• What this task involves
Pictures are to be left out. Return exactly the lines below from the one with "(452, 194) = (191, 262): none" up to and including the one with "(271, 158) = (251, 283): pink egg -> grey egg".

• Supplied data
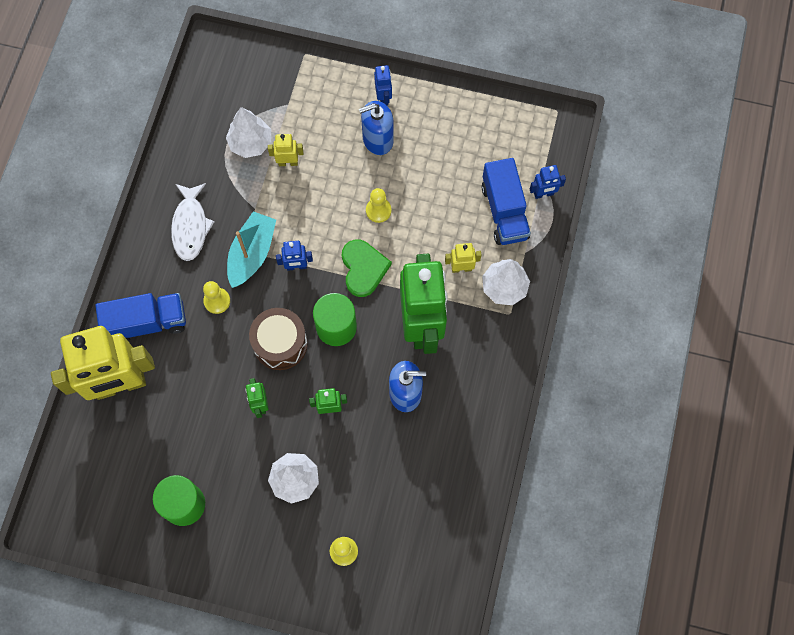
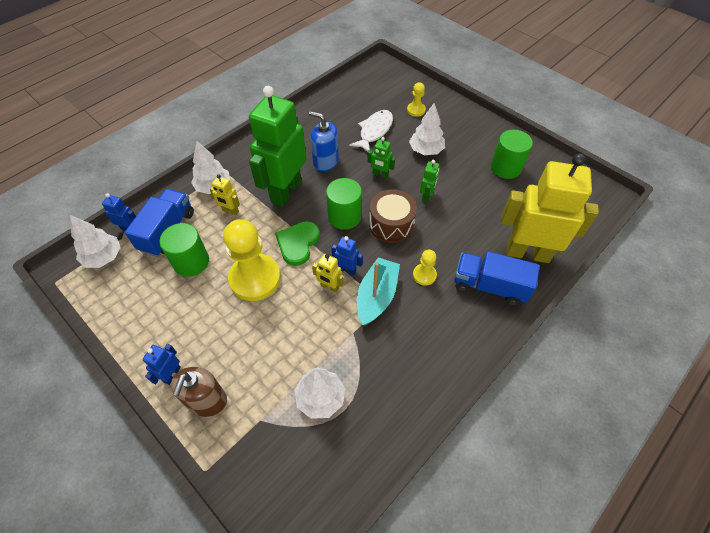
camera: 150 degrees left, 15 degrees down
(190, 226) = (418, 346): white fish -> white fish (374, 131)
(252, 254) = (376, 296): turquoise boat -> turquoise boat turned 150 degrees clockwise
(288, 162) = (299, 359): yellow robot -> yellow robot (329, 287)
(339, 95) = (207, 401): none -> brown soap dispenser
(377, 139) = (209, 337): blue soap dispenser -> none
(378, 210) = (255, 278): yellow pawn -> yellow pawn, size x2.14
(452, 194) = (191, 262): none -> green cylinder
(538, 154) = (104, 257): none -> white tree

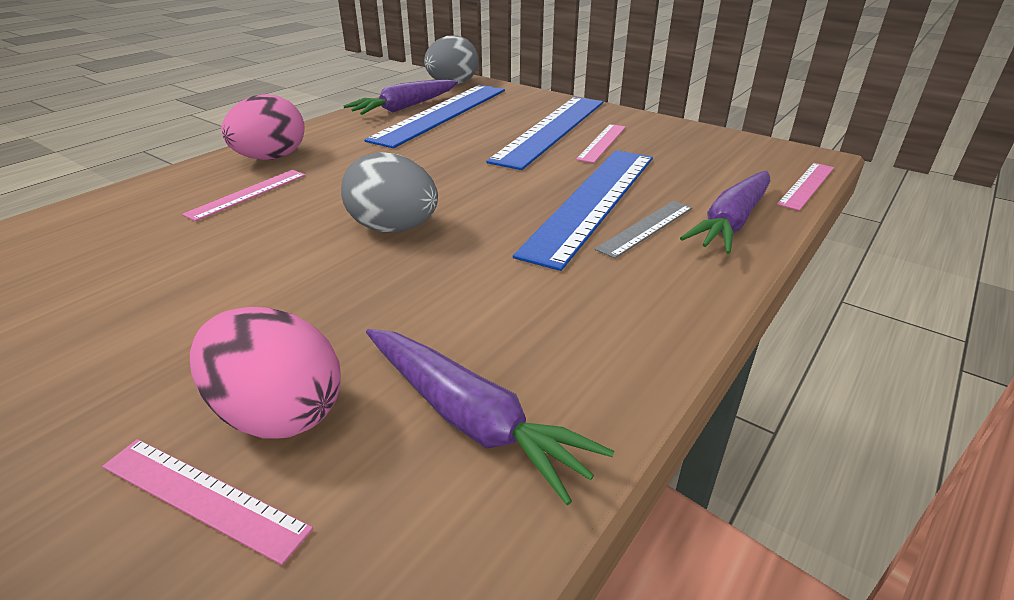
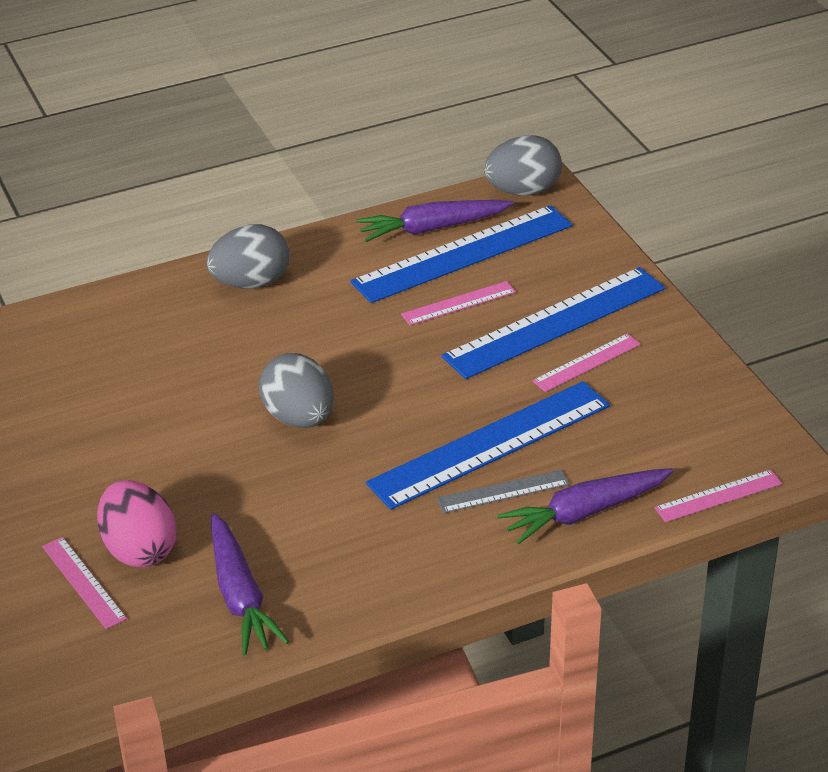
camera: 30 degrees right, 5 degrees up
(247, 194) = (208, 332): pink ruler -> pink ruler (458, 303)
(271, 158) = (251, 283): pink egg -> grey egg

==

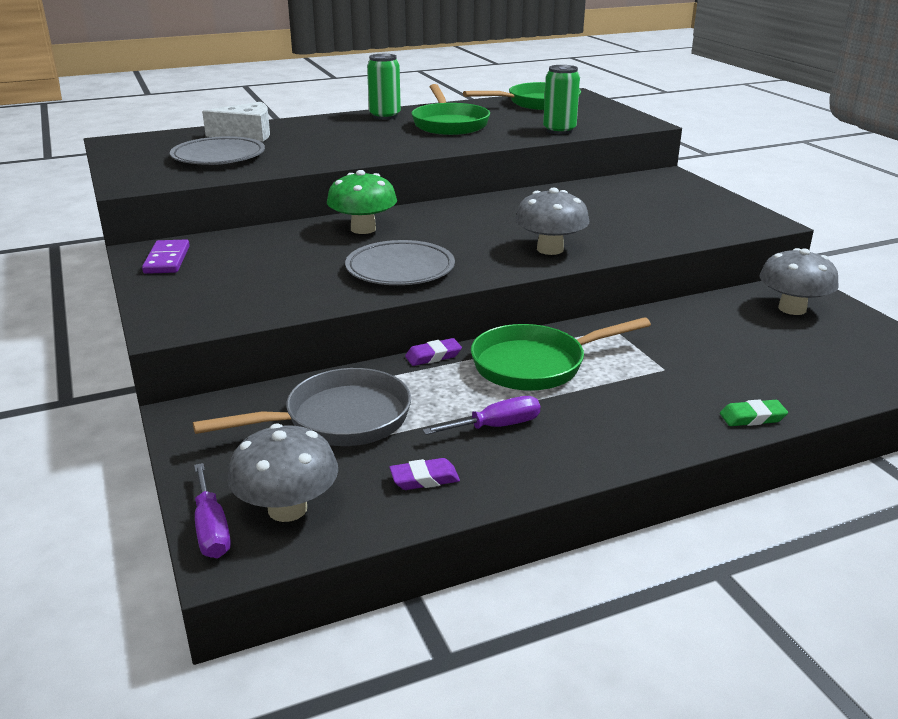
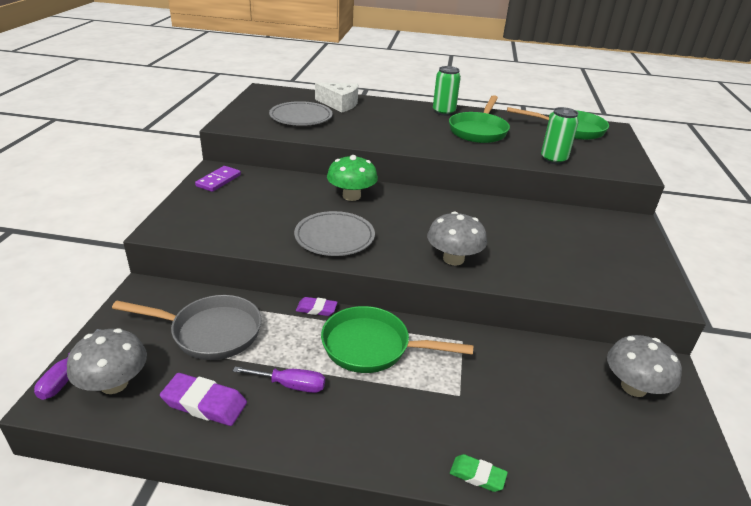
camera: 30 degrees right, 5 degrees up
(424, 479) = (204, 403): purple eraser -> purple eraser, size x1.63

* * *

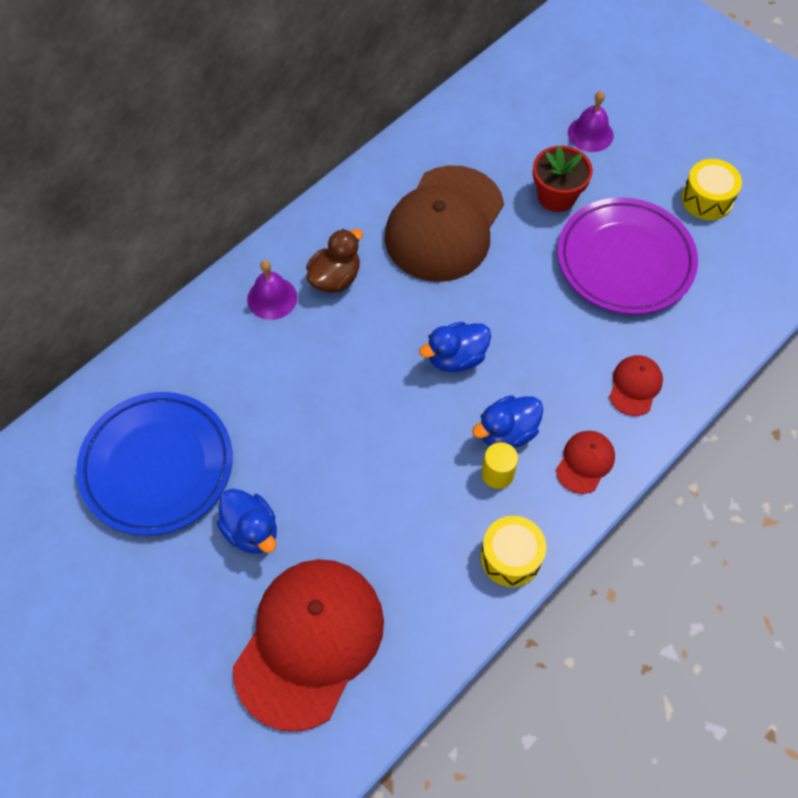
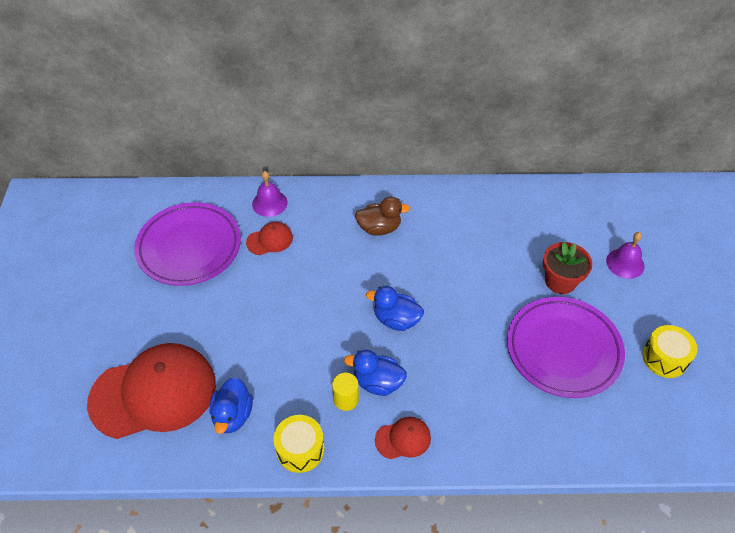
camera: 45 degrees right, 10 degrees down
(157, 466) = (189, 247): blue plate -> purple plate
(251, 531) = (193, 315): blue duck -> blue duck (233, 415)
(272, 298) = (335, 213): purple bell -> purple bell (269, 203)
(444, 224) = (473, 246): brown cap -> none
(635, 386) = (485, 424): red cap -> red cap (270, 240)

• Solution to this task
(452, 194) = (191, 262): none -> green cylinder
(538, 154) = (104, 257): none -> white tree

camera: 30 degrees right, 5 degrees up
(247, 194) = (208, 332): pink ruler -> pink ruler (458, 303)
(271, 158) = (251, 283): pink egg -> grey egg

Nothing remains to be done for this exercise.